◆ PROMPT ◆
Reproduce exactly the lines below from the one containing "POT2 pin SIG: D4 -> A0" through the one containing "SCALE1 pin SCK: RX -> D3", including both, and nothing else.

◆ INPUT MATERIAL ◆
╔══

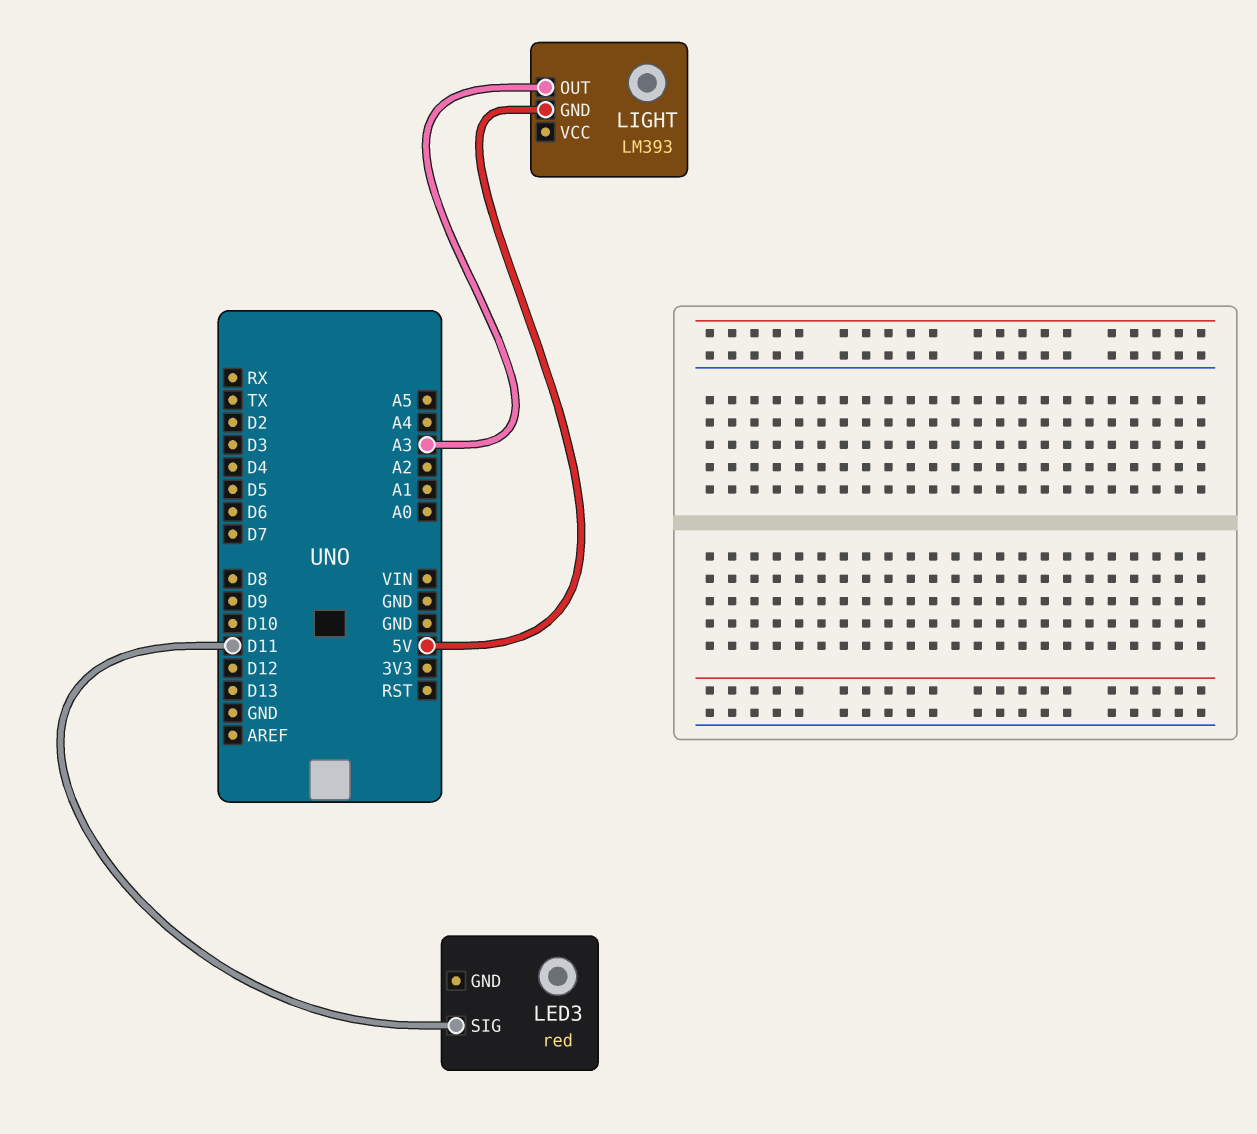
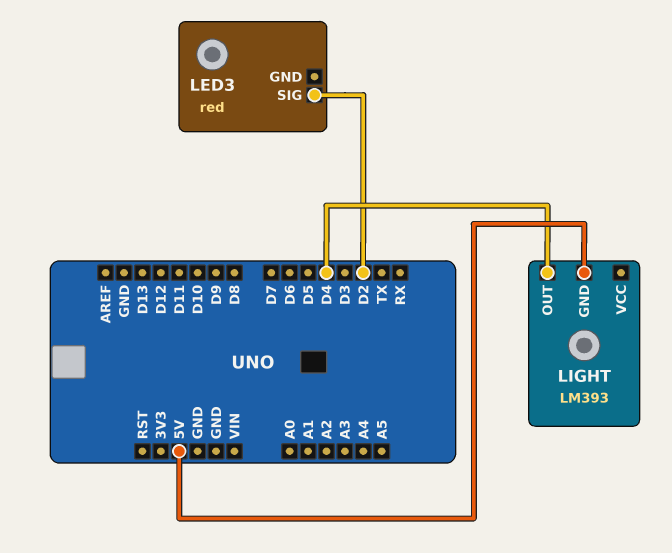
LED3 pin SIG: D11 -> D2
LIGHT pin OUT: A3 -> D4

╚══
╔══

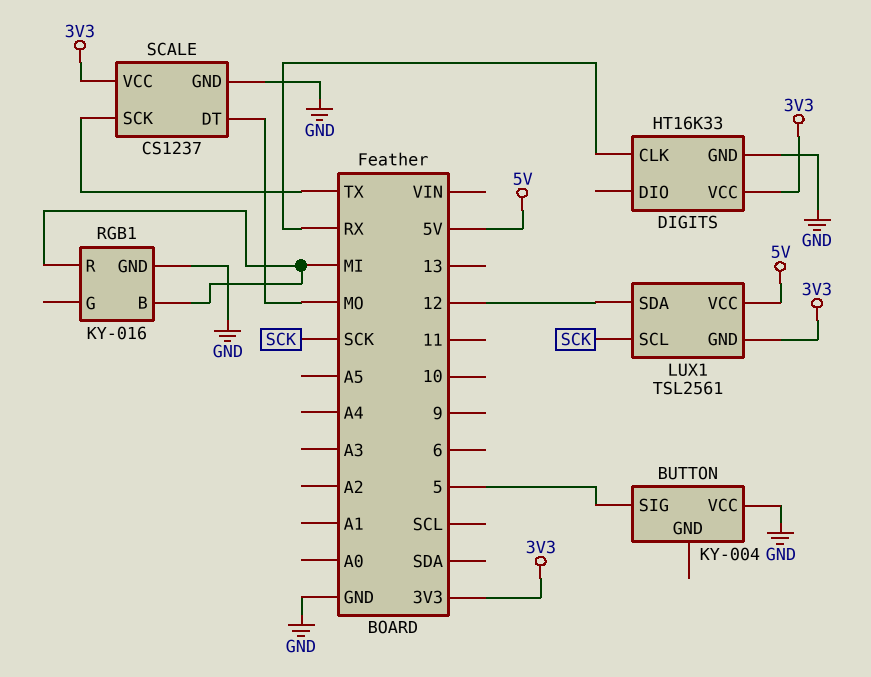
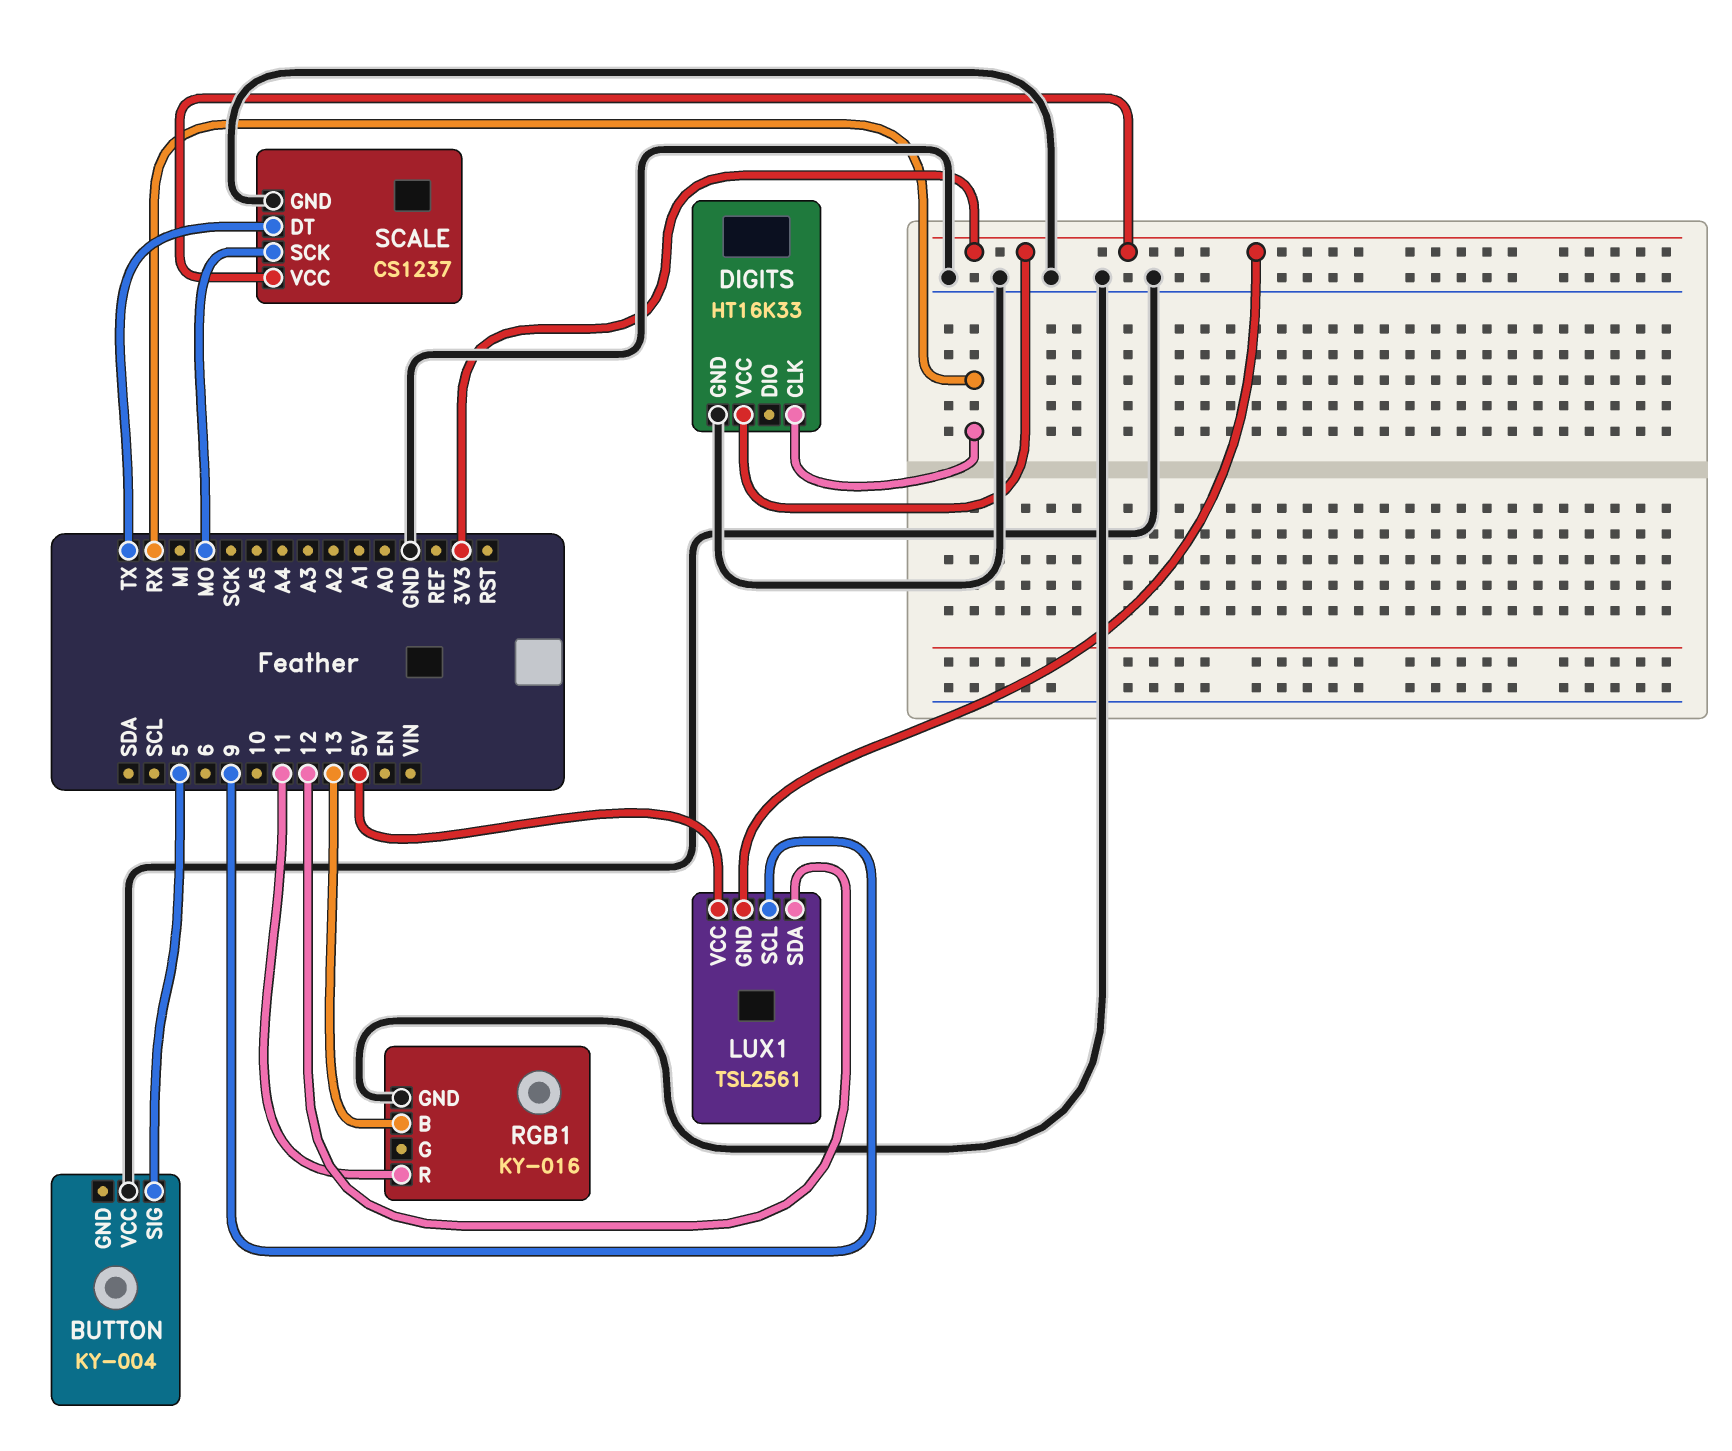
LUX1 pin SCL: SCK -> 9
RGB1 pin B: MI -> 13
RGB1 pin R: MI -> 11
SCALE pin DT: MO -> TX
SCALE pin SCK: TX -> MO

╚══
╔══

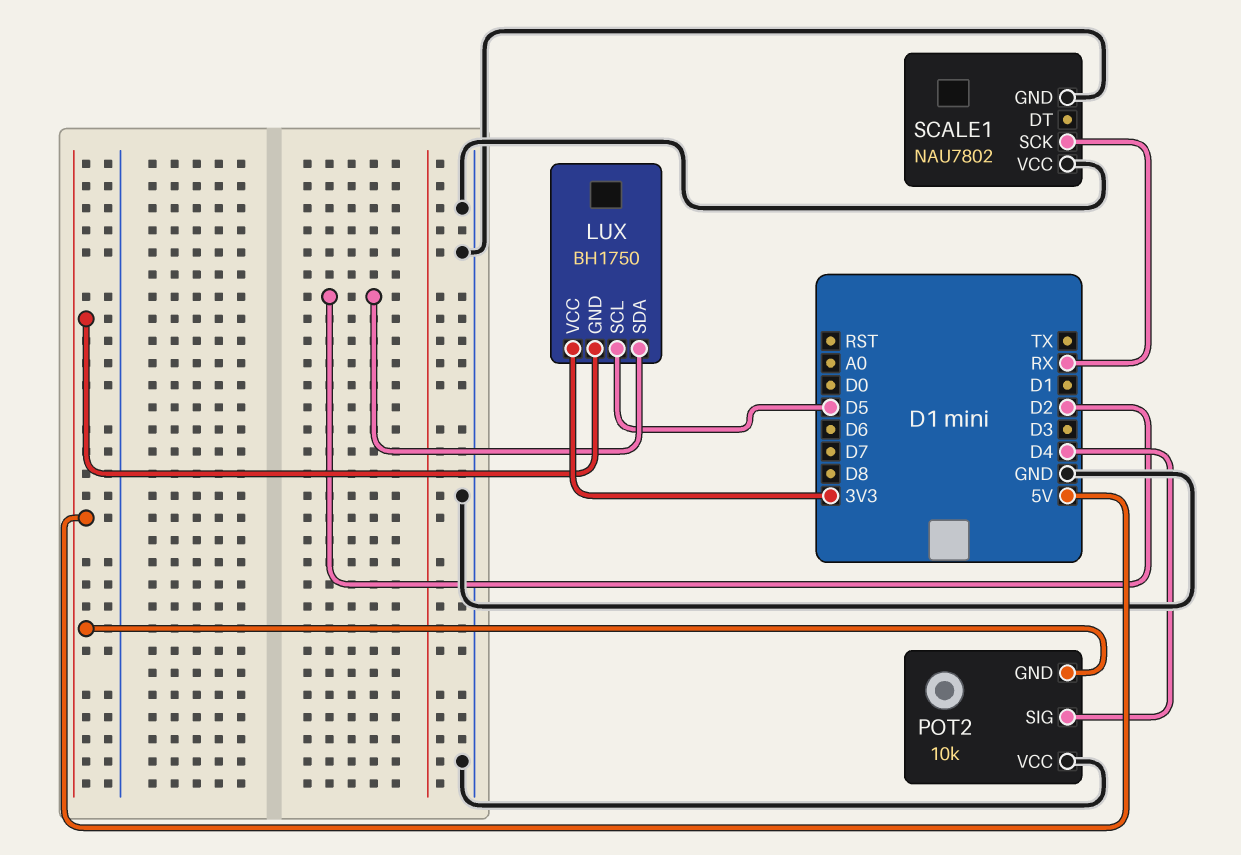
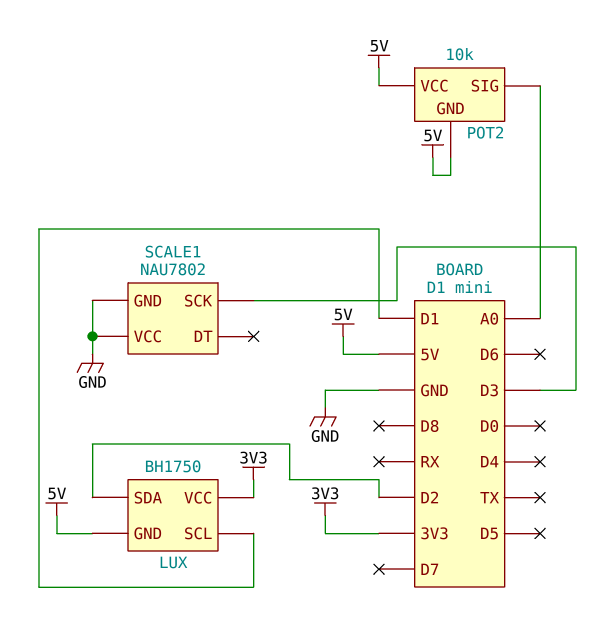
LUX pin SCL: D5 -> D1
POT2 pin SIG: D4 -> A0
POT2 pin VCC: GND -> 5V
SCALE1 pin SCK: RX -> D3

╚══

◆ RESPONSE AREA ◆
POT2 pin SIG: D4 -> A0
POT2 pin VCC: GND -> 5V
SCALE1 pin SCK: RX -> D3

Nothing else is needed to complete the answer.